WHAT THE TASK ASKS: Given the records below, would you repeat exactly the lines that begin at the one containing "grey traffic cone: 1 -> 2" and end at the one containing "white light bulb: 3 -> 0", inclusive?

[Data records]
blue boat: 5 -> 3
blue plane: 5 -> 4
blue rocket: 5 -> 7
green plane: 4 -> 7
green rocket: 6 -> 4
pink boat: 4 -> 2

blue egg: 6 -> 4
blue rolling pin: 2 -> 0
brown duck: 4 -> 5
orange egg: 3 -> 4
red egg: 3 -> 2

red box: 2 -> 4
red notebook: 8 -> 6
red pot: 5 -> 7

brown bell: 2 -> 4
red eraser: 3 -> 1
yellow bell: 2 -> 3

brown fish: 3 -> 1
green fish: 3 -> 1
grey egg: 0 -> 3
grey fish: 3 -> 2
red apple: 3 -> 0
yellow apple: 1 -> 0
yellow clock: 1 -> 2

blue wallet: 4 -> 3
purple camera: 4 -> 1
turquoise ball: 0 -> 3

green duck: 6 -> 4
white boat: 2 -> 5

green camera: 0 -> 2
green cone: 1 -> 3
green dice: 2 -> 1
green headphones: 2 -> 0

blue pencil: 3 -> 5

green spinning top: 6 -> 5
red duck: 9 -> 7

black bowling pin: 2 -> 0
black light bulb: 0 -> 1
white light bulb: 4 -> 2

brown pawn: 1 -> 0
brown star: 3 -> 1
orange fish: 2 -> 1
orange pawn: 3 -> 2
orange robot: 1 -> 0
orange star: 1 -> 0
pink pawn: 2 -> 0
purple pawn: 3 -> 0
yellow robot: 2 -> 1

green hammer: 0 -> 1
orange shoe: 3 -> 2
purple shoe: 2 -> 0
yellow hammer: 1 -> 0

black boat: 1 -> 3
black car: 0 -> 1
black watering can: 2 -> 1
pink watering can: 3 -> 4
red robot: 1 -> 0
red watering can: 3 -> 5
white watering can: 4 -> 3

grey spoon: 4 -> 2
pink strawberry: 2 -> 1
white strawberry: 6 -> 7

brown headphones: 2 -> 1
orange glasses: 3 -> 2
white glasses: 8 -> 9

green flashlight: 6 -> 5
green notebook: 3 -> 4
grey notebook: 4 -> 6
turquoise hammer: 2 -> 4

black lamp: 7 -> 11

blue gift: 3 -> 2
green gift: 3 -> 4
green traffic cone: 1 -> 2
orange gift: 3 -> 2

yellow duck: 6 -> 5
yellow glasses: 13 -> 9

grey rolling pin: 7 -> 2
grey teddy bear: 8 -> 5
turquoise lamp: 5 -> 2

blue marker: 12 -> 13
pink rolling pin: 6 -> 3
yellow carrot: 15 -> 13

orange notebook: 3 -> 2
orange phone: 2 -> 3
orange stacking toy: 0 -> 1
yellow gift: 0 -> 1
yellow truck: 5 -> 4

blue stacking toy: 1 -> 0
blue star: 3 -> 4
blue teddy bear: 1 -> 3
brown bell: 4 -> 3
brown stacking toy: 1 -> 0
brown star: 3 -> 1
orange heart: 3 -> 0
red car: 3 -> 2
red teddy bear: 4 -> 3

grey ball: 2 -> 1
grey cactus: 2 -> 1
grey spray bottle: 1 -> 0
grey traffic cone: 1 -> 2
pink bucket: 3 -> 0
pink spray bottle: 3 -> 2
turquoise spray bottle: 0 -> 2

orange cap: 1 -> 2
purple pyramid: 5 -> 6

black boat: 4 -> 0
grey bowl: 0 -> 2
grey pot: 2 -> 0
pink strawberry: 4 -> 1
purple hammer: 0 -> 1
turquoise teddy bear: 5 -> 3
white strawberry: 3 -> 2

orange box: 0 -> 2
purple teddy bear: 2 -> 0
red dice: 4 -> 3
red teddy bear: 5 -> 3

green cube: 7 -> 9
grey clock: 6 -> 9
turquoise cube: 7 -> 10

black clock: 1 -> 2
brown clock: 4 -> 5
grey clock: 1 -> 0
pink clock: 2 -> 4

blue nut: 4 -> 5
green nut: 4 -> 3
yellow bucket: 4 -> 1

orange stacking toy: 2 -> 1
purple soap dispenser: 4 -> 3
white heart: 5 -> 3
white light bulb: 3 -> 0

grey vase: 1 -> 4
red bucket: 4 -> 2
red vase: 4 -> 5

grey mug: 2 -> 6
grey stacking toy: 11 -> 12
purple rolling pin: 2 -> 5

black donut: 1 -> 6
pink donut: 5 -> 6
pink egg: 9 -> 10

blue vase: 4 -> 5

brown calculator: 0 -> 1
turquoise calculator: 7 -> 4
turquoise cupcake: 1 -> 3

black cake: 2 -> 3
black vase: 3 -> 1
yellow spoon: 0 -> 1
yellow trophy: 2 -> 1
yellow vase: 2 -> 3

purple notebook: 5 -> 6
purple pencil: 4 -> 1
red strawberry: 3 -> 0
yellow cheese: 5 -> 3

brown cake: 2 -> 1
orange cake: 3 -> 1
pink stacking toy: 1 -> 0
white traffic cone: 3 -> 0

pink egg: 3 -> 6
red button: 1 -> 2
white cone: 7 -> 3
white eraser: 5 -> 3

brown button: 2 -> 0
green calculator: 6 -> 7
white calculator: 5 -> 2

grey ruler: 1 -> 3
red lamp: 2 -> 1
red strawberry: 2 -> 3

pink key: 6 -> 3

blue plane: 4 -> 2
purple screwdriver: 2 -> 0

ANSWER TO THIS EXERCISE:
grey traffic cone: 1 -> 2
pink bucket: 3 -> 0
pink spray bottle: 3 -> 2
turquoise spray bottle: 0 -> 2

orange cap: 1 -> 2
purple pyramid: 5 -> 6

black boat: 4 -> 0
grey bowl: 0 -> 2
grey pot: 2 -> 0
pink strawberry: 4 -> 1
purple hammer: 0 -> 1
turquoise teddy bear: 5 -> 3
white strawberry: 3 -> 2

orange box: 0 -> 2
purple teddy bear: 2 -> 0
red dice: 4 -> 3
red teddy bear: 5 -> 3

green cube: 7 -> 9
grey clock: 6 -> 9
turquoise cube: 7 -> 10

black clock: 1 -> 2
brown clock: 4 -> 5
grey clock: 1 -> 0
pink clock: 2 -> 4

blue nut: 4 -> 5
green nut: 4 -> 3
yellow bucket: 4 -> 1

orange stacking toy: 2 -> 1
purple soap dispenser: 4 -> 3
white heart: 5 -> 3
white light bulb: 3 -> 0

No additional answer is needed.